(The problem) In the entries that follow, find the line containing "green star: 6 -> 8" and the line containing "yellow cup: 6 -> 3", then copy exactly everything from the first through the second except the pictures.

[Record excerpts — start]

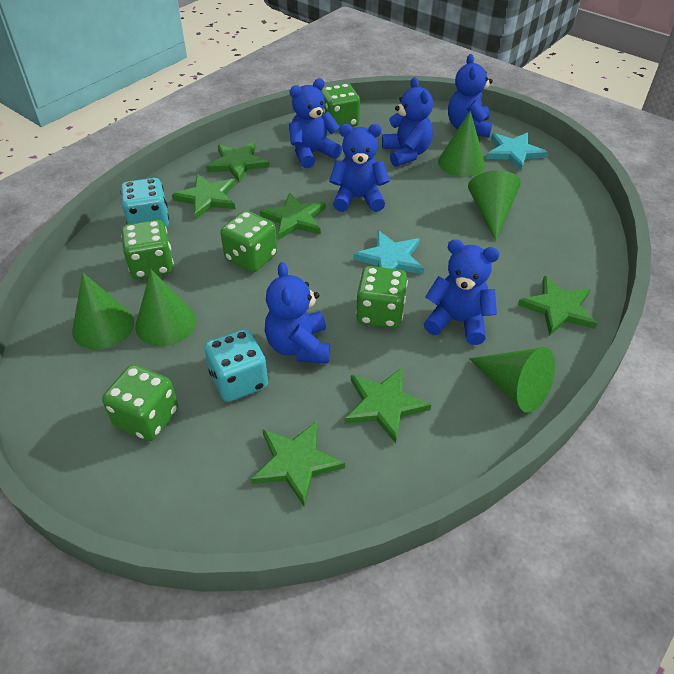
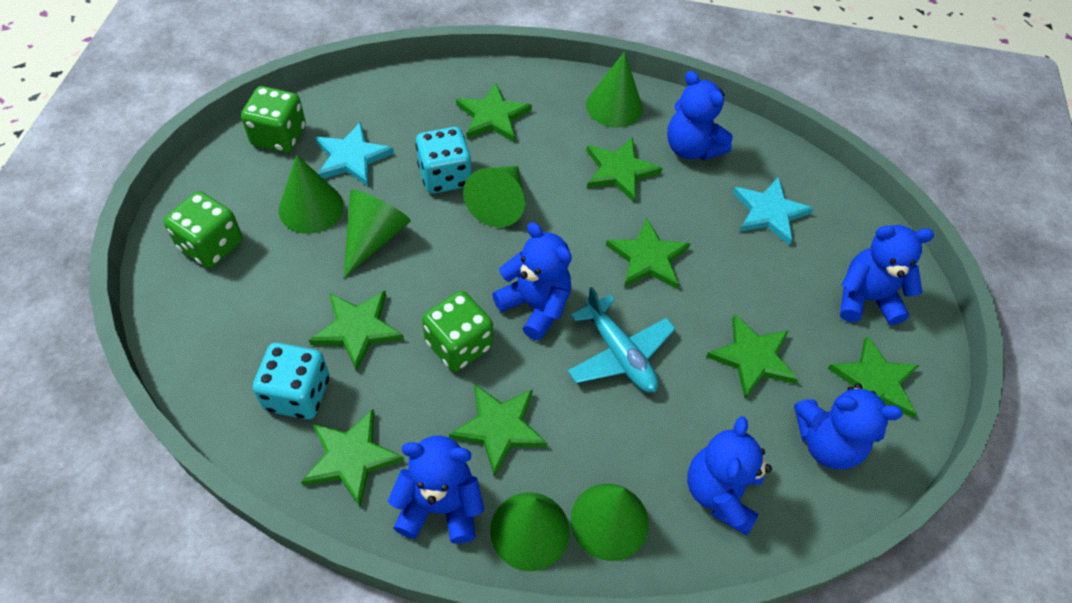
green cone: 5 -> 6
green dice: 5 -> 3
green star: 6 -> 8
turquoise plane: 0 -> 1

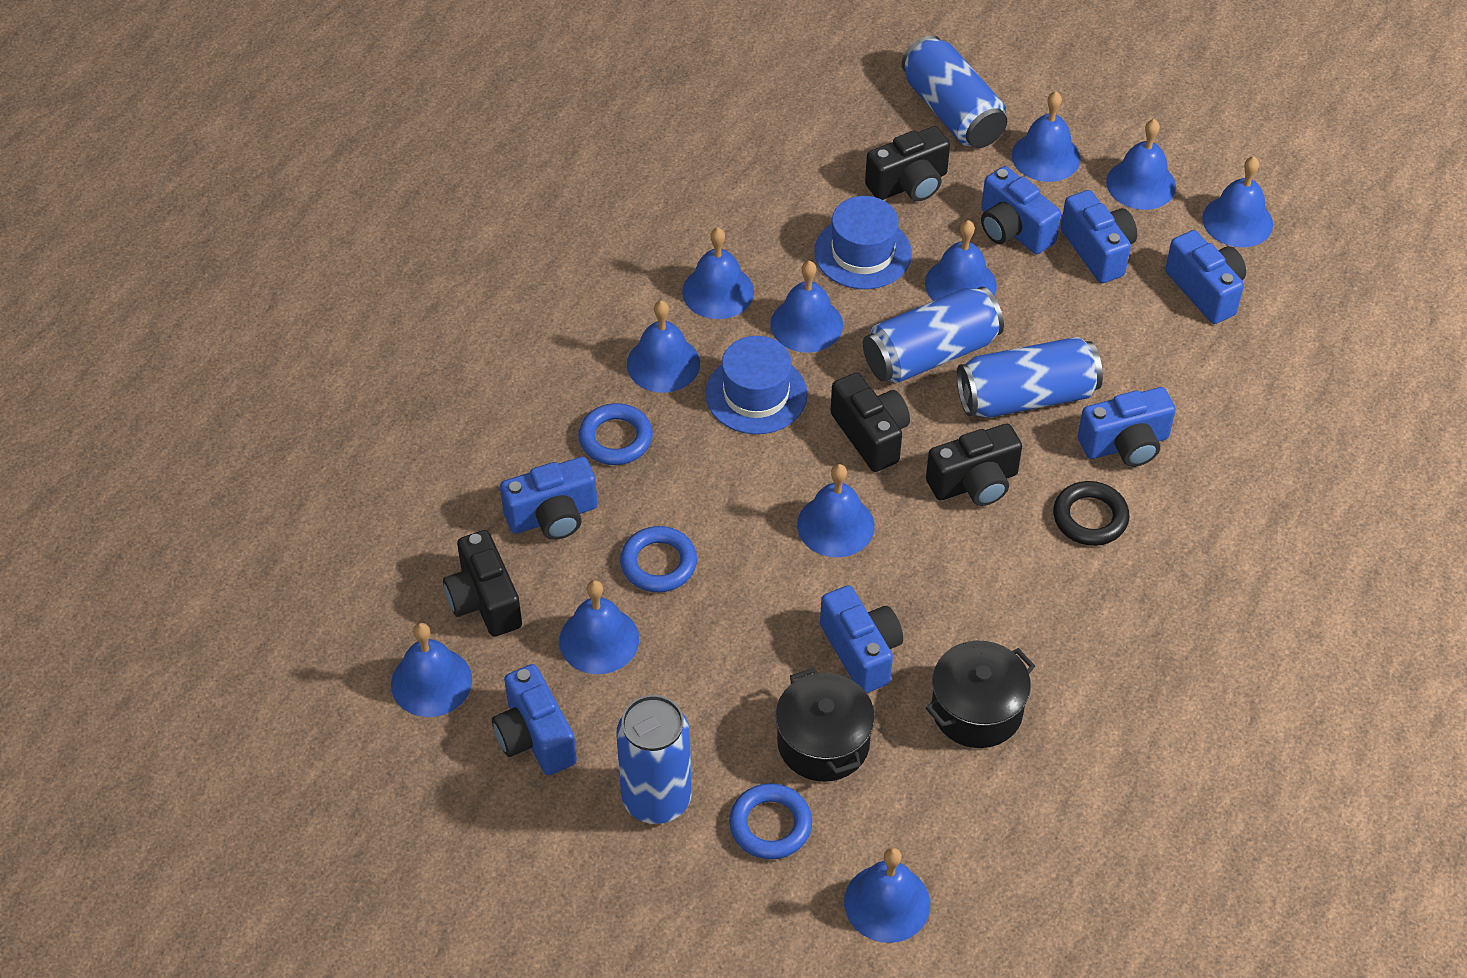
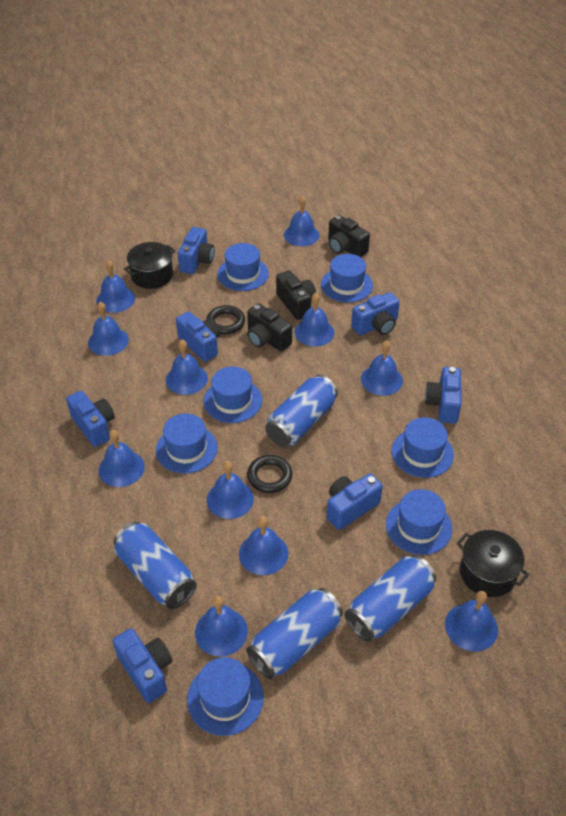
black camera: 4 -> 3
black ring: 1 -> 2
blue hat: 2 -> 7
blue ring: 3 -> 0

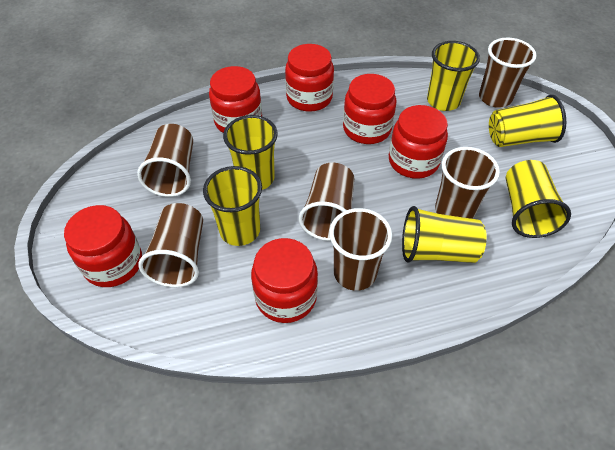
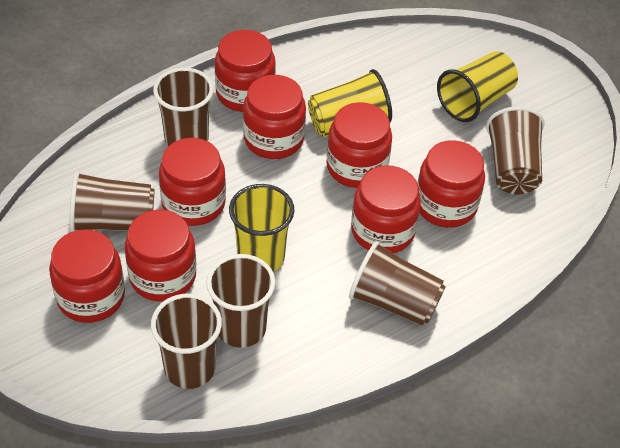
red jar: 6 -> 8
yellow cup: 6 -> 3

[Record excerpts — finish]
[Record excerpts — start]

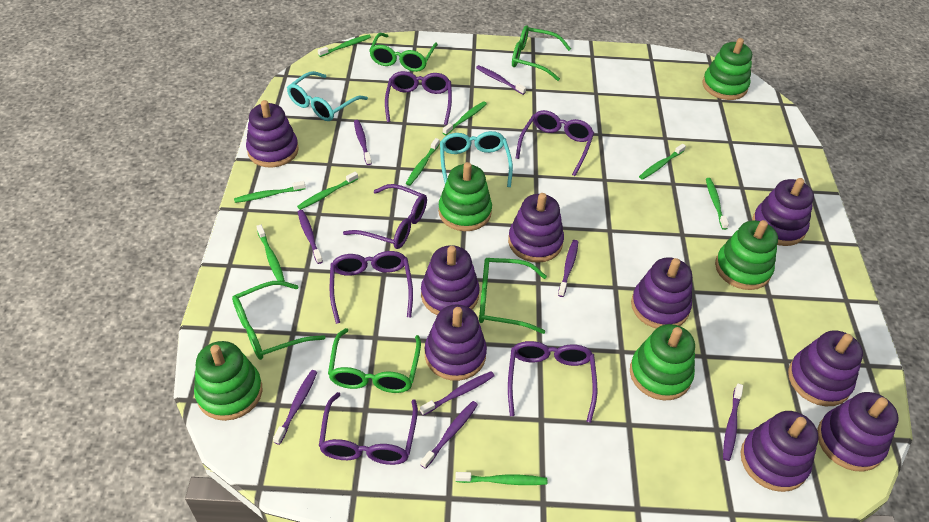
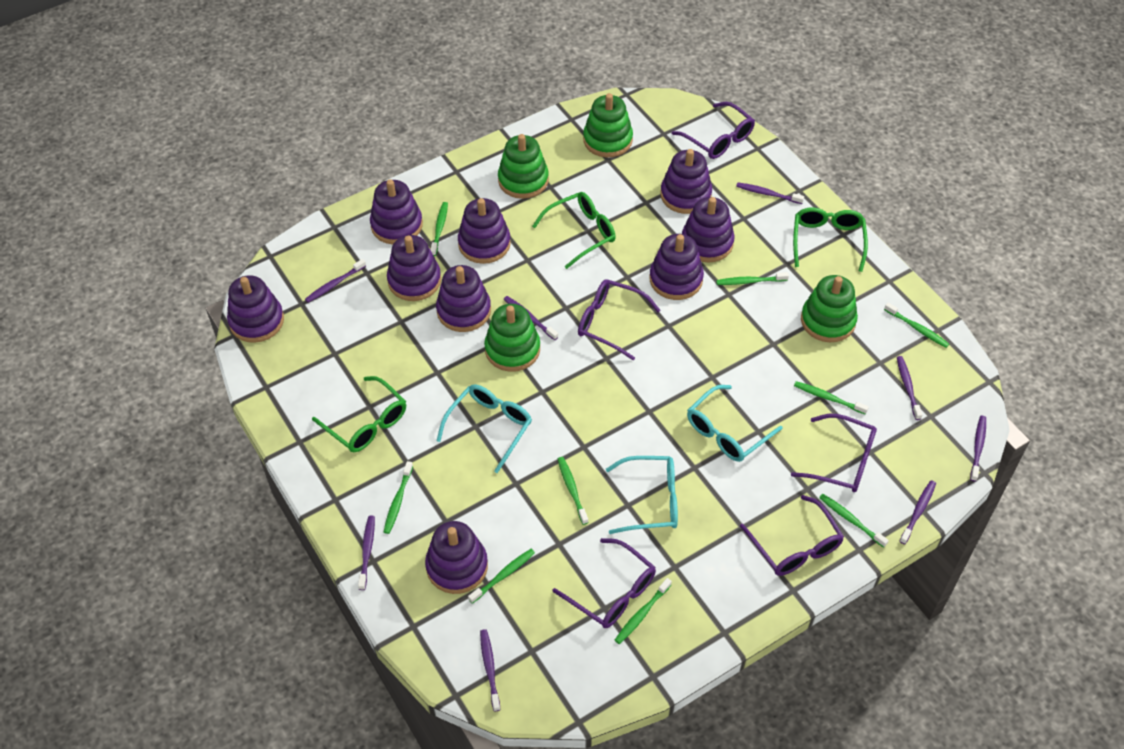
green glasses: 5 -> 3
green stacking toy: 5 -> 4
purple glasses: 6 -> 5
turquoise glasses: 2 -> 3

[Record excerpts — finish]
[Record excerpts — start]

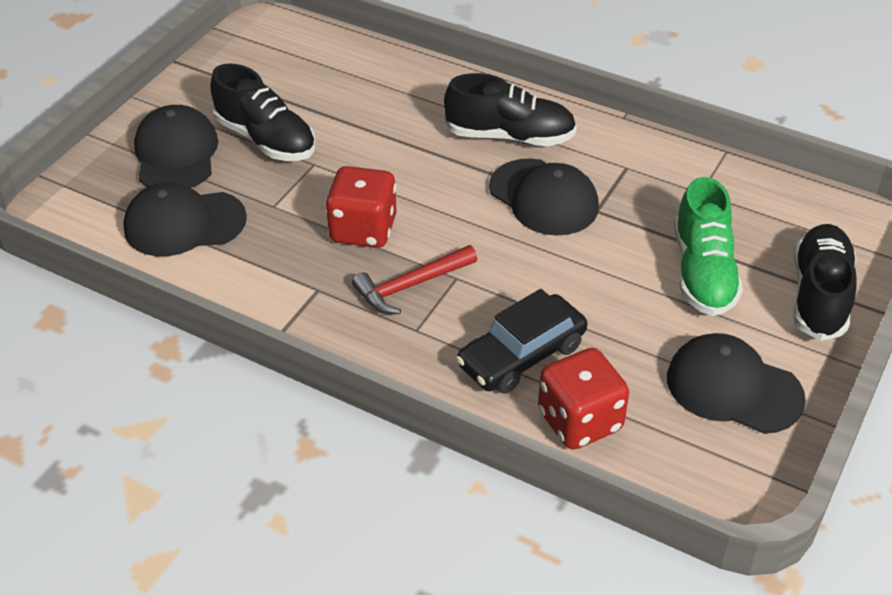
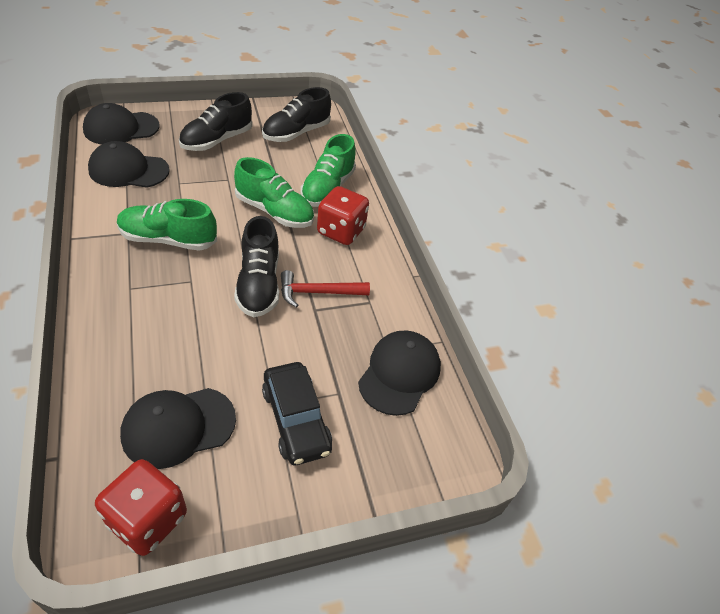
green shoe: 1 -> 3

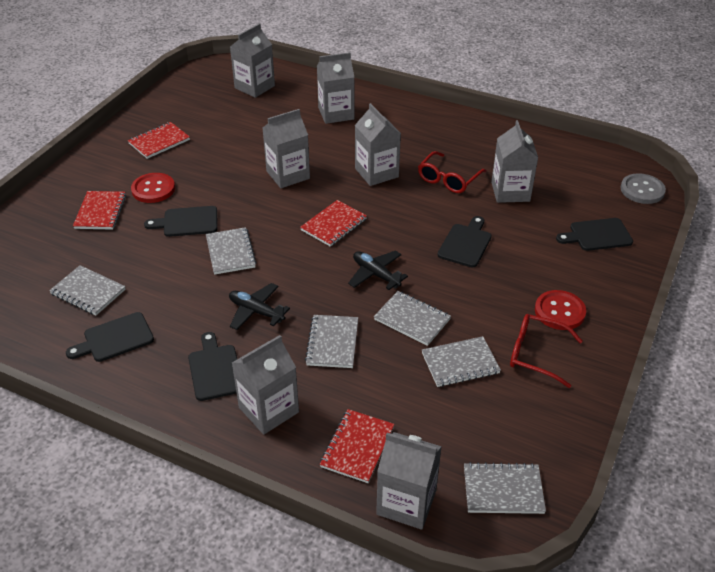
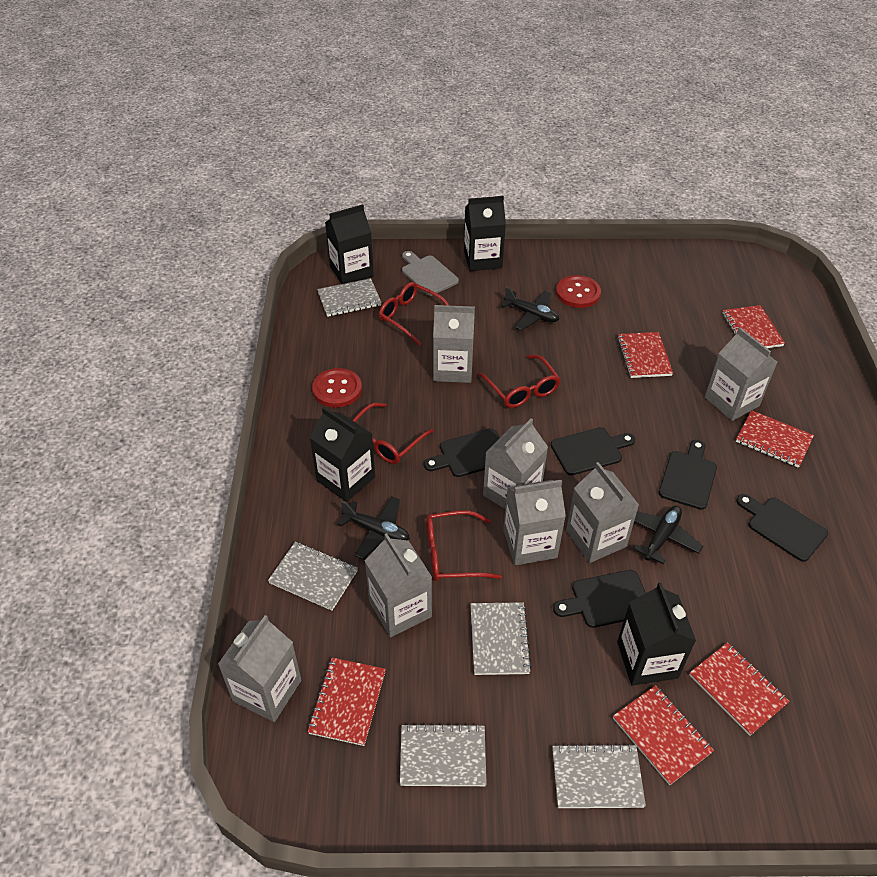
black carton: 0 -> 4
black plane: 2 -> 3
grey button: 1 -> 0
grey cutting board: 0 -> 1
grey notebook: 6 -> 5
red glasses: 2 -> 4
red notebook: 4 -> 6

[Record excerpts — finish]

(Result for this task)
green star: 6 -> 8
turquoise plane: 0 -> 1

black camera: 4 -> 3
black ring: 1 -> 2
blue hat: 2 -> 7
blue ring: 3 -> 0

red jar: 6 -> 8
yellow cup: 6 -> 3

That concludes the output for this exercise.